→ TASK DIRECTIONS:
Every line from the one with "(402, 375) = (199, 286): white" through the final line of the data below goes in the answer, copied exactly. Pictures do not.

→ PROVIDED INFORMATION:

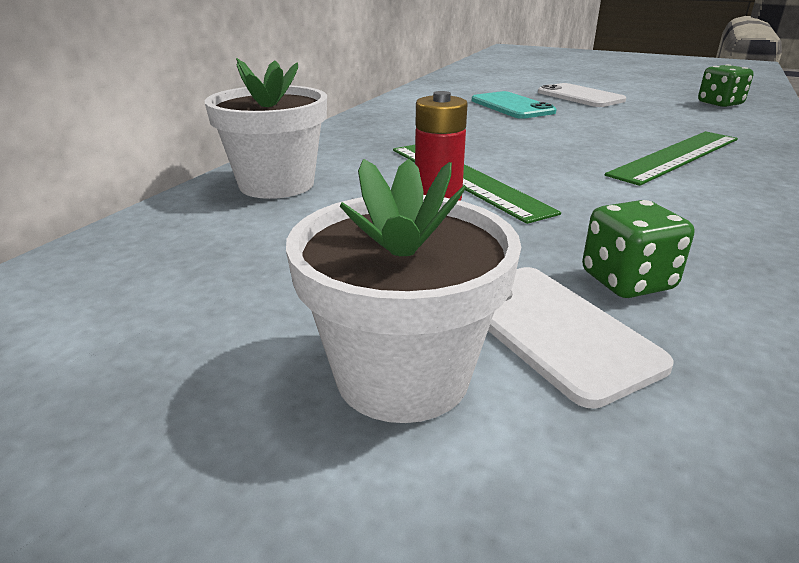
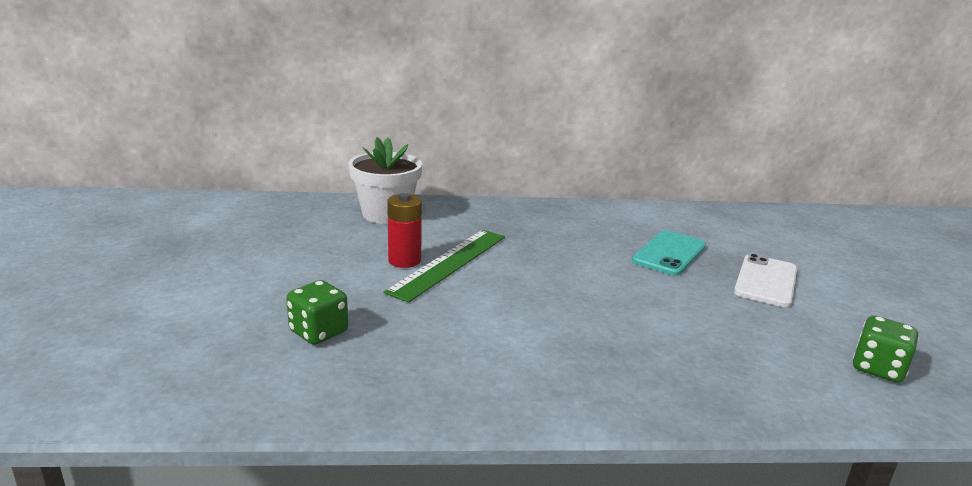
camera: 60 degrees right, 5 degrees down
(402, 375) = (199, 286): white flower pot -> none
(553, 330) = (251, 315): white phone -> none
(676, 156) = (601, 342): green ruler -> none

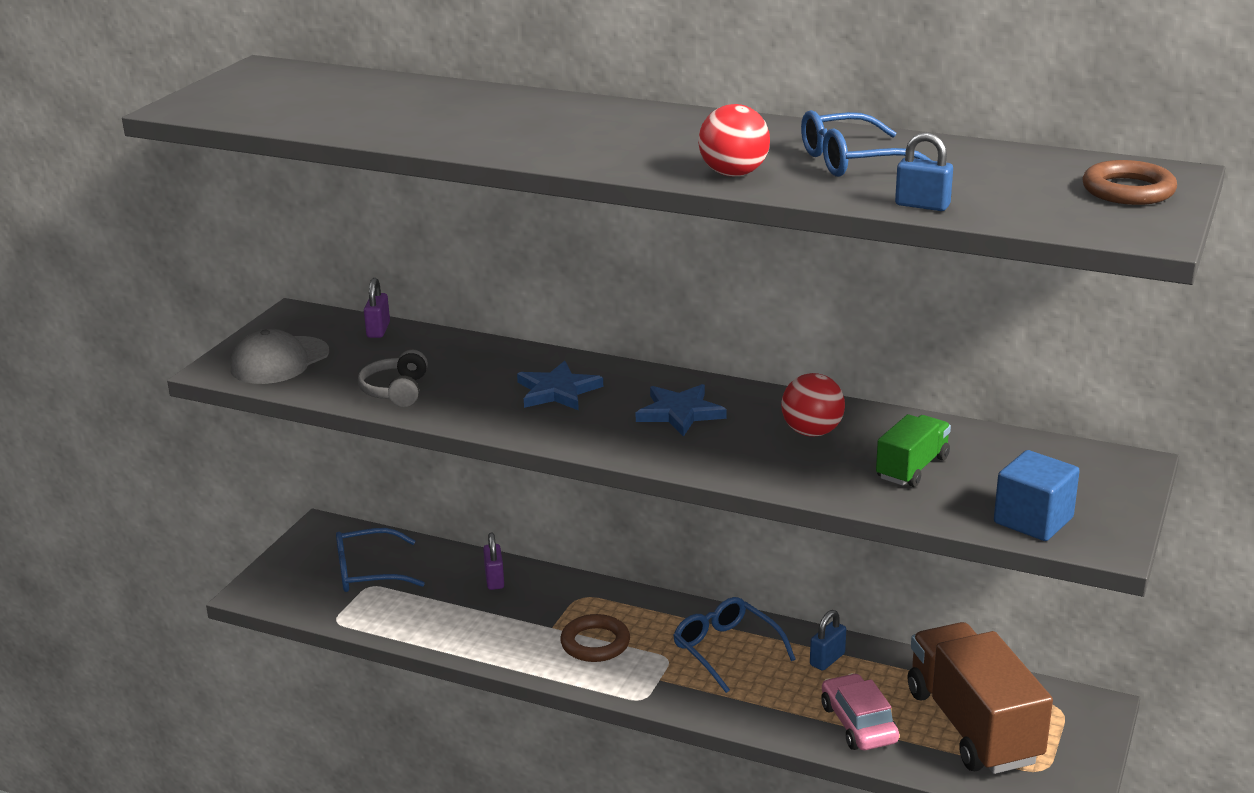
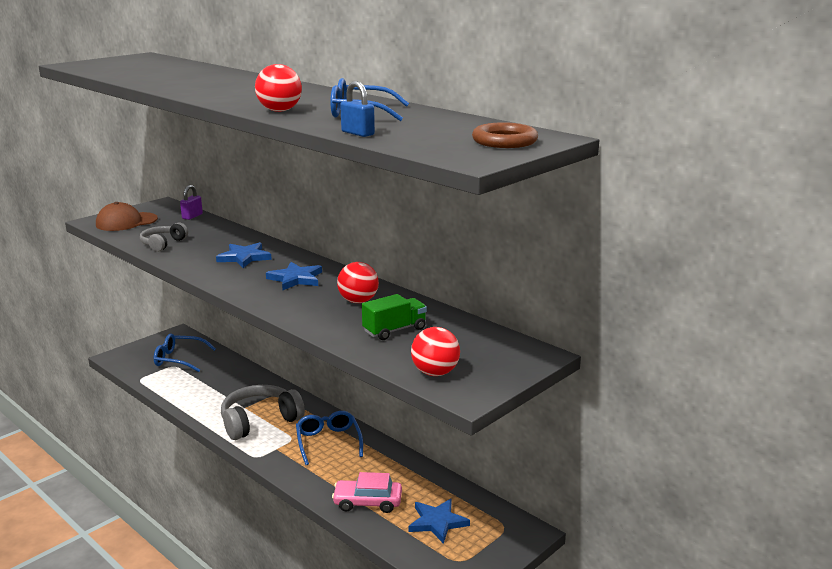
camera: 20 degrees right, 5 degrees down
(279, 361) = (126, 222): grey cap -> brown cap
(494, 580) = (238, 377): purple padlock -> none
(595, 643) = (259, 421): brown ring -> grey headphones
(827, 659) = (382, 461): blue padlock -> none
(858, 724) = (367, 502): pink car -> pink car turned 90 degrees counterclockwise
(973, 726) = (437, 522): brown truck -> blue star
(1033, 520) = (435, 373): blue cube -> red ball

→ FINAL ANSWER:
(402, 375) = (199, 286): white flower pot -> none
(553, 330) = (251, 315): white phone -> none
(676, 156) = (601, 342): green ruler -> none

camera: 20 degrees right, 5 degrees down
(279, 361) = (126, 222): grey cap -> brown cap
(494, 580) = (238, 377): purple padlock -> none
(595, 643) = (259, 421): brown ring -> grey headphones
(827, 659) = (382, 461): blue padlock -> none
(858, 724) = (367, 502): pink car -> pink car turned 90 degrees counterclockwise
(973, 726) = (437, 522): brown truck -> blue star
(1033, 520) = (435, 373): blue cube -> red ball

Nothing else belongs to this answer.